→ The task: Beginning at the line that contains "purple slope B1:D1", transcribe the remaining lines of the listing exactly; include the final line and omit everything before.

→ Data provided:
+ + + + +

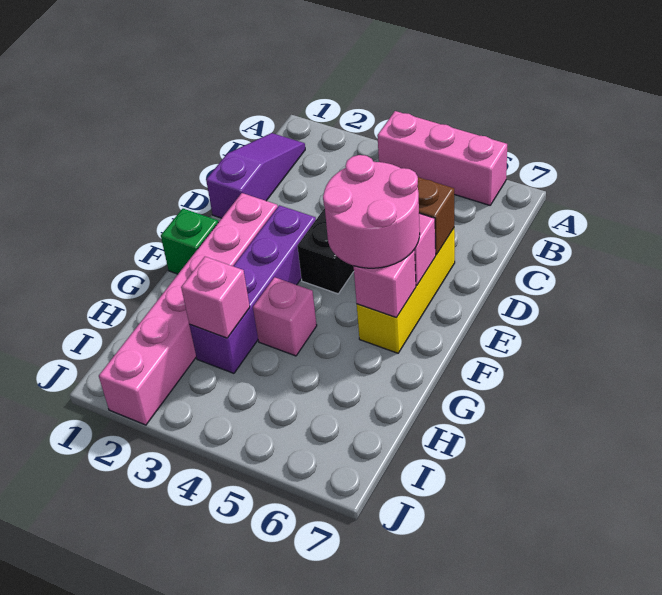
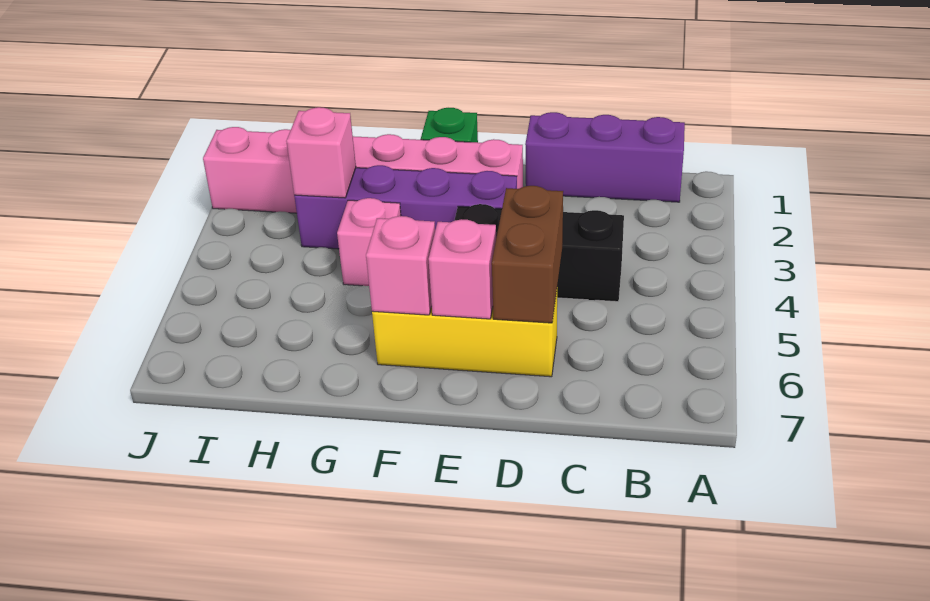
pink brick A4:A6 level 1 -> none
purple slope B1:D1 level 1 top D -> purple brick B1:D1 level 1
pink round brick E5:F6 level 3 -> none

+ + + + +

→ Answer space:
purple slope B1:D1 level 1 top D -> purple brick B1:D1 level 1
pink round brick E5:F6 level 3 -> none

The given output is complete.